_Work to complete:_ Set down every entry again word for word, please, but skip the pictures.

(Object correspondence data)
=== Section Start ===

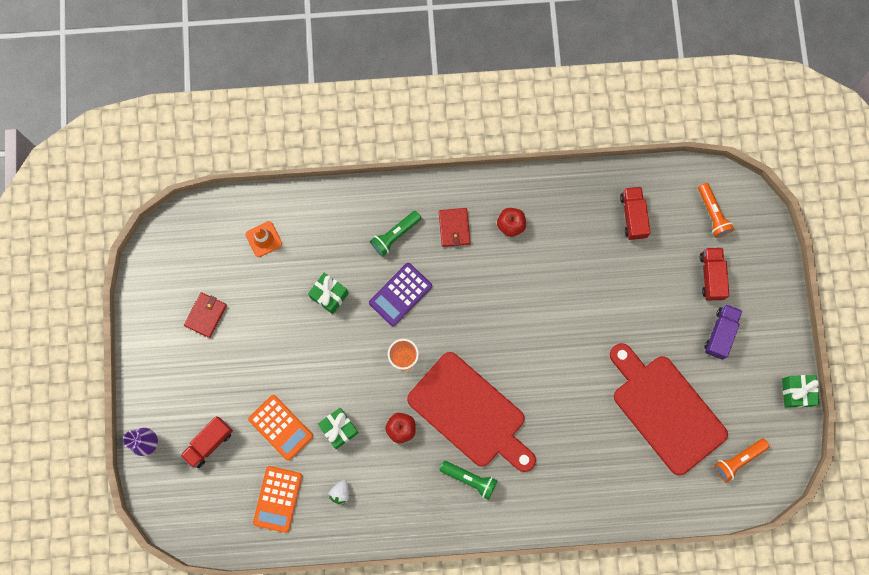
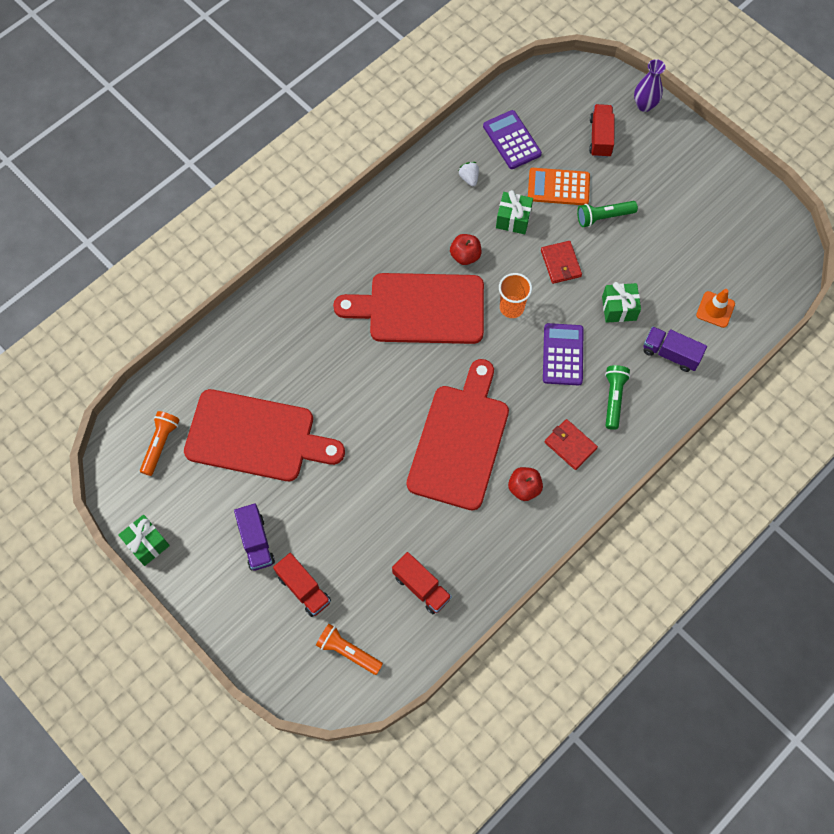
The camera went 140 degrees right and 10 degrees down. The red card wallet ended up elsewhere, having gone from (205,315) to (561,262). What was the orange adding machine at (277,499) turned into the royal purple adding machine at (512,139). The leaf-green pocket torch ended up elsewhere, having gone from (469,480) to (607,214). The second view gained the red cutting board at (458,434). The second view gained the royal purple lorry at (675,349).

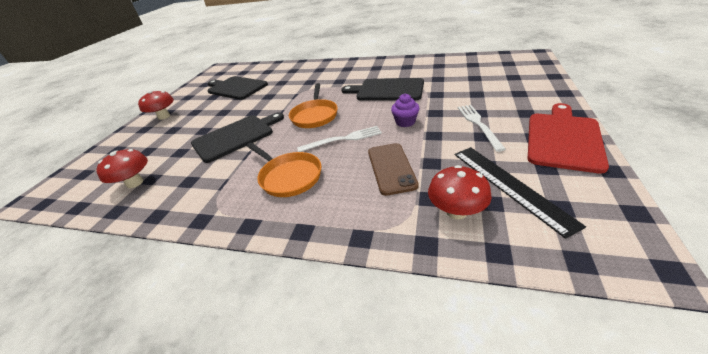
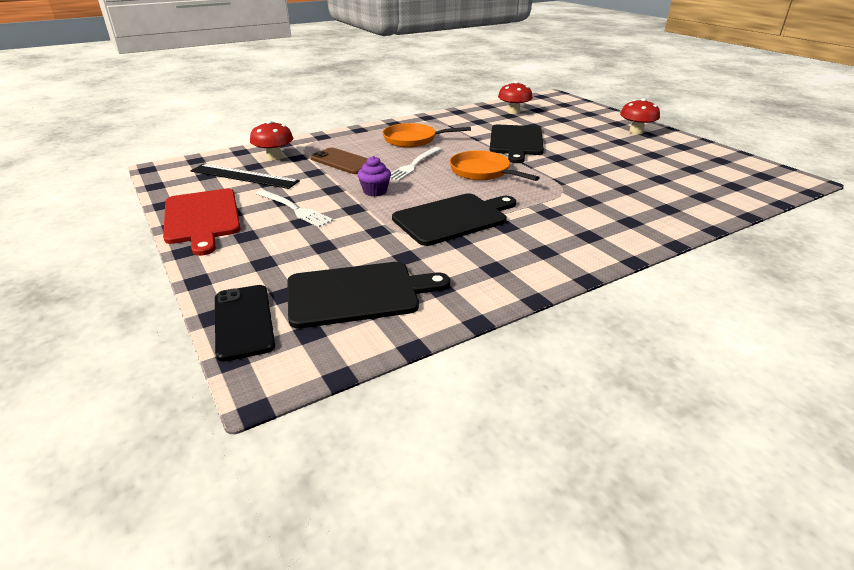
The camera went 130 degrees right and 5 degrees down. The ebony cutting board ended up elsewhere, having gone from (237,88) to (368,295). The second view gained the ebony mobile phone at (245,323).

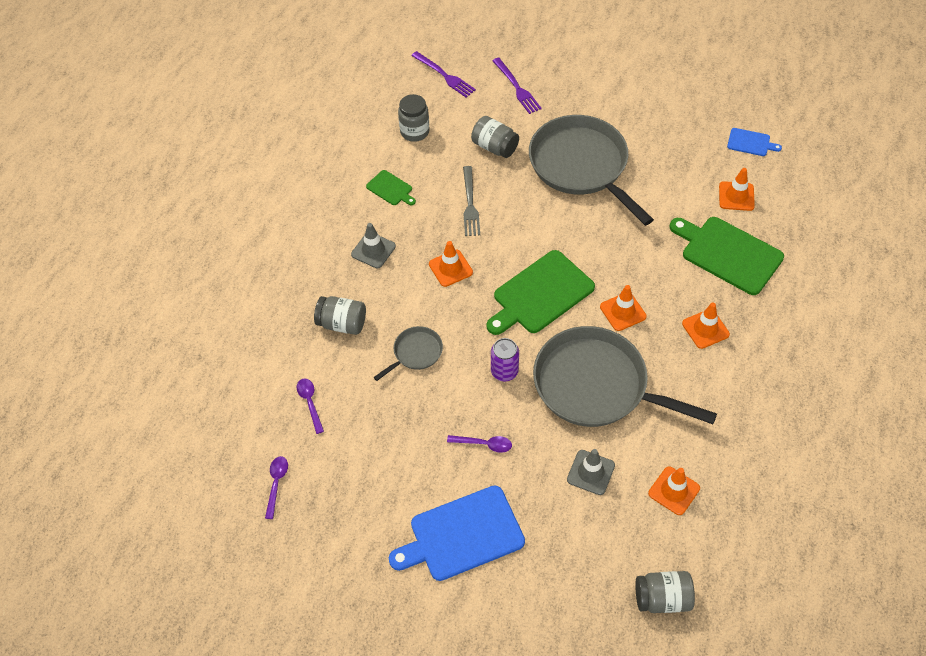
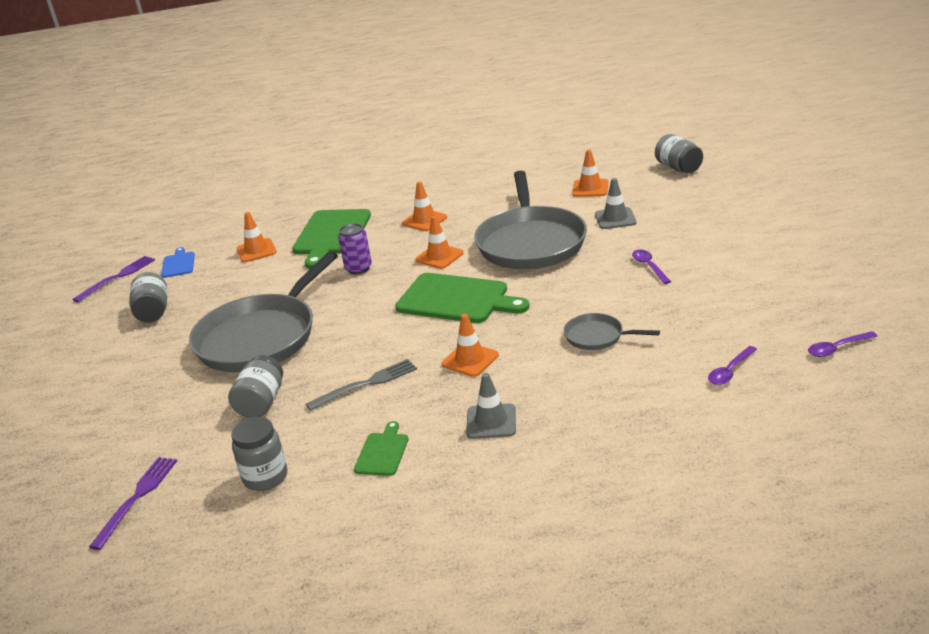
The camera went 115 degrees left and 25 degrees down. The gray jar ended up elsewhere, having gone from (340,315) to (148,297). The second view lost the blue cutting board at (457,533). The royal purple soda can ended up elsewhere, having gone from (505,360) to (355,249). The royal purple dinner fork ended up elsewhere, having gone from (517,86) to (114,279).

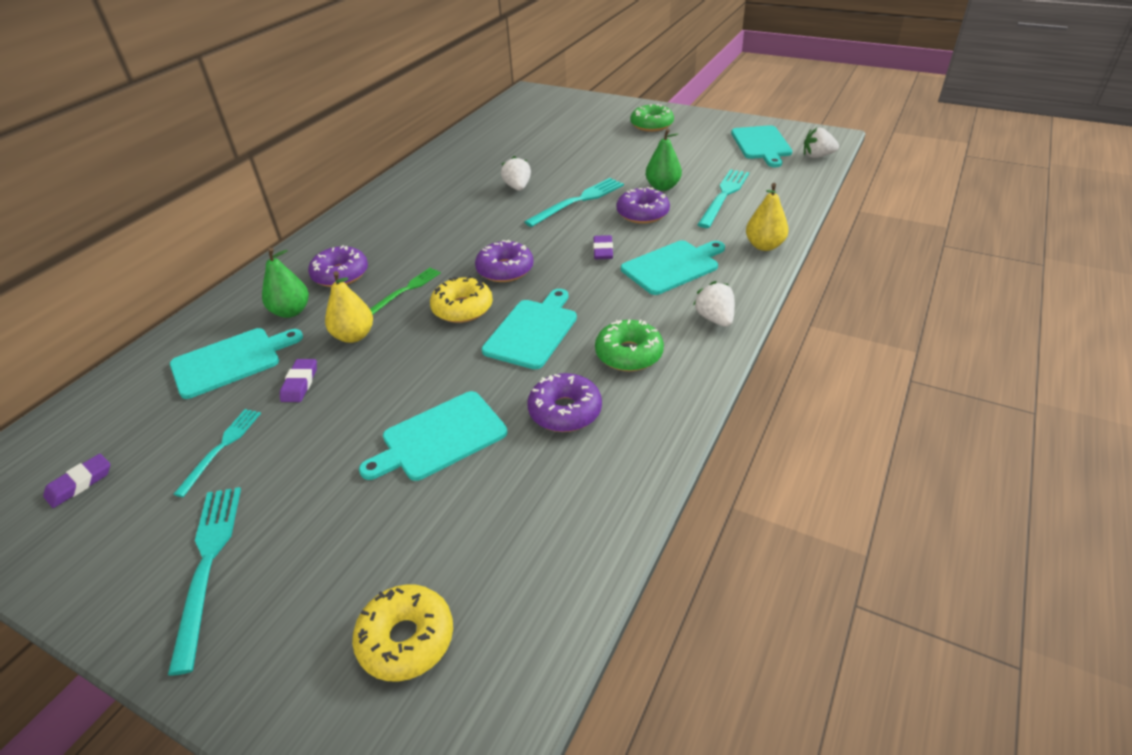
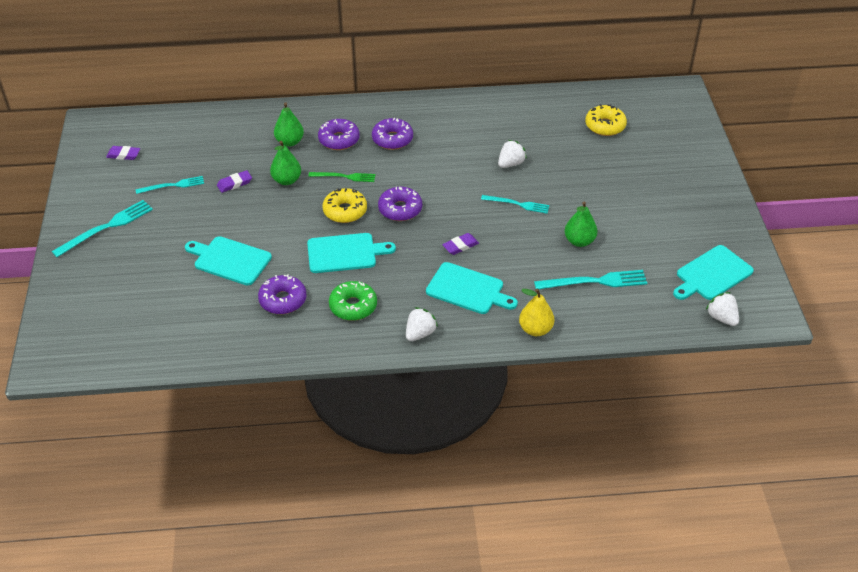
The camera went 55 degrees right and 5 degrees up. The second view lost the teal cutting board at (236,363). What was the golden pear fruit at (349,307) turned into the leaf-green pear fruit at (285,163). The golden doughnut ended up elsewhere, having gone from (402,633) to (606,120). The size of the teal dinner fork at (574,202) changed by a factor of 0.65. The royal purple doughnut ended up elsewhere, having gone from (643,205) to (392,134). The second view lost the leaf-green doughnut at (652,118).

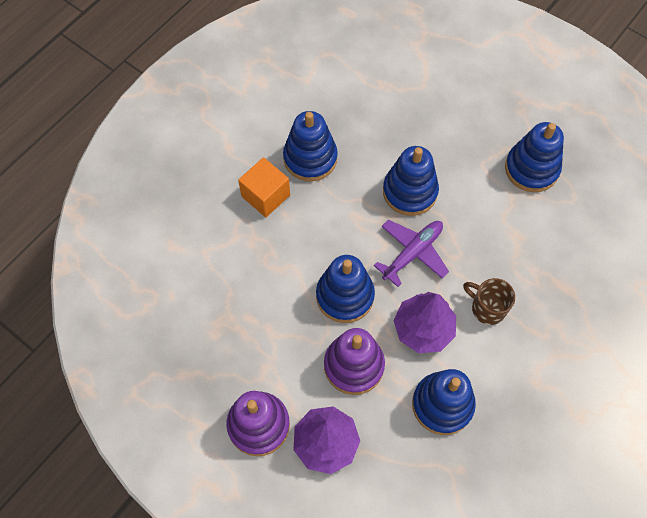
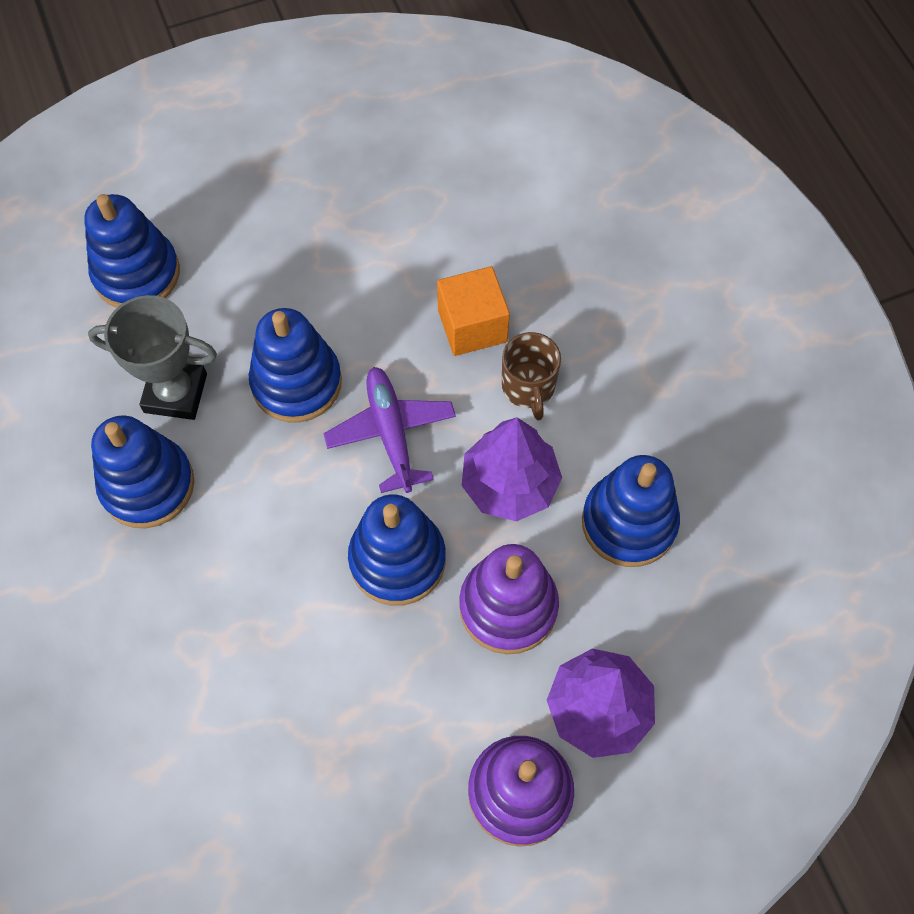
The camera went 60 degrees left and 0 degrees up. The orange cube ended up elsewhere, having gone from (264,187) to (473,311). The russet tea mug at (489,301) ended up facing another way, 75 degrees counterclockwise from before. The blue stacking rings ended up elsewhere, having gone from (534,157) to (132,251). The second view gained the gray prize cup at (152,357).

=== Section End ===

_Finished exercise:_
The camera went 140 degrees right and 10 degrees down. The red card wallet ended up elsewhere, having gone from (205,315) to (561,262). What was the orange adding machine at (277,499) turned into the royal purple adding machine at (512,139). The leaf-green pocket torch ended up elsewhere, having gone from (469,480) to (607,214). The second view gained the red cutting board at (458,434). The second view gained the royal purple lorry at (675,349).

The camera went 130 degrees right and 5 degrees down. The ebony cutting board ended up elsewhere, having gone from (237,88) to (368,295). The second view gained the ebony mobile phone at (245,323).

The camera went 115 degrees left and 25 degrees down. The gray jar ended up elsewhere, having gone from (340,315) to (148,297). The second view lost the blue cutting board at (457,533). The royal purple soda can ended up elsewhere, having gone from (505,360) to (355,249). The royal purple dinner fork ended up elsewhere, having gone from (517,86) to (114,279).

The camera went 55 degrees right and 5 degrees up. The second view lost the teal cutting board at (236,363). What was the golden pear fruit at (349,307) turned into the leaf-green pear fruit at (285,163). The golden doughnut ended up elsewhere, having gone from (402,633) to (606,120). The size of the teal dinner fork at (574,202) changed by a factor of 0.65. The royal purple doughnut ended up elsewhere, having gone from (643,205) to (392,134). The second view lost the leaf-green doughnut at (652,118).

The camera went 60 degrees left and 0 degrees up. The orange cube ended up elsewhere, having gone from (264,187) to (473,311). The russet tea mug at (489,301) ended up facing another way, 75 degrees counterclockwise from before. The blue stacking rings ended up elsewhere, having gone from (534,157) to (132,251). The second view gained the gray prize cup at (152,357).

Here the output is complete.